-- EXTRACTED RECORDS follows --
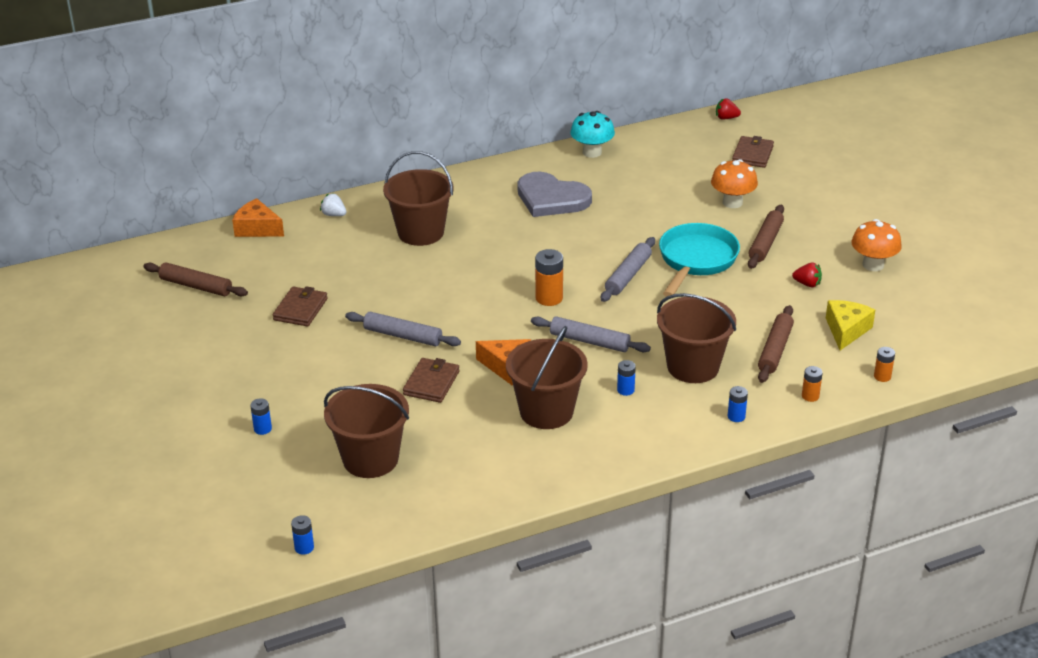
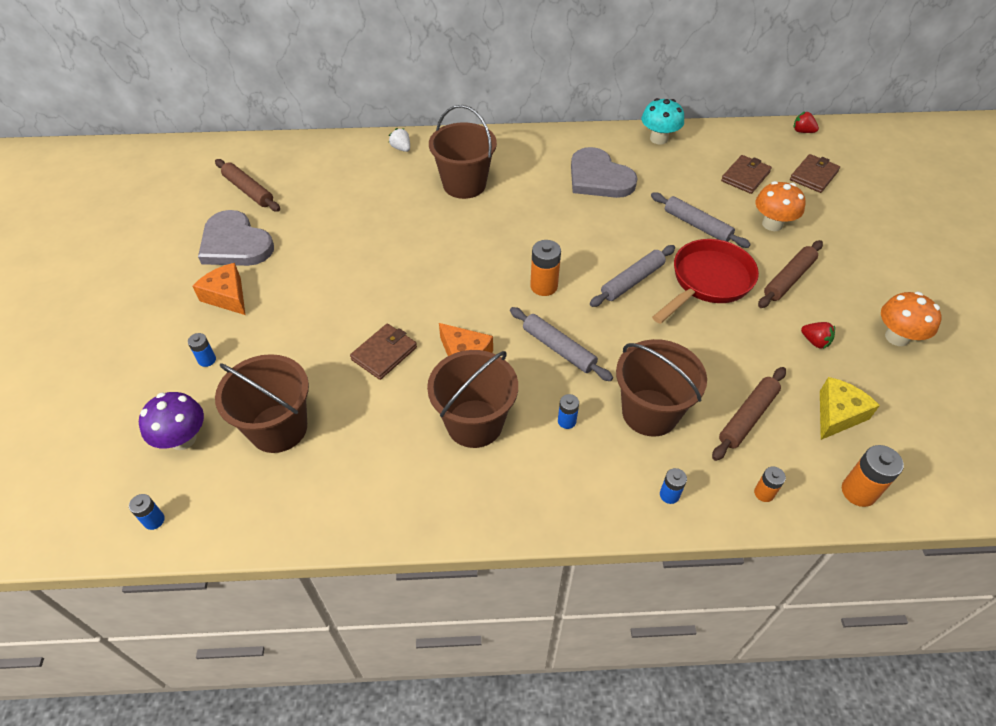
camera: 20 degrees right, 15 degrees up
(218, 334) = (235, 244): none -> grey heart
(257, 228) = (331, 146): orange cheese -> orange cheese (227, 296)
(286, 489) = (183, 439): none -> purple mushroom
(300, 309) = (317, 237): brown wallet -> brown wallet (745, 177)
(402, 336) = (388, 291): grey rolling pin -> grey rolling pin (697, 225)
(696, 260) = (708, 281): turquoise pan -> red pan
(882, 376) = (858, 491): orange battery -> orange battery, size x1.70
-- EXTRACTED RECORDS concluded --
WHAT IS BEING ASKED>
Type out each line of the records above exactly, skipping any pictures.

OUTPUT FOR THIS EXERCISE>
camera: 20 degrees right, 15 degrees up
(218, 334) = (235, 244): none -> grey heart
(257, 228) = (331, 146): orange cheese -> orange cheese (227, 296)
(286, 489) = (183, 439): none -> purple mushroom
(300, 309) = (317, 237): brown wallet -> brown wallet (745, 177)
(402, 336) = (388, 291): grey rolling pin -> grey rolling pin (697, 225)
(696, 260) = (708, 281): turquoise pan -> red pan
(882, 376) = (858, 491): orange battery -> orange battery, size x1.70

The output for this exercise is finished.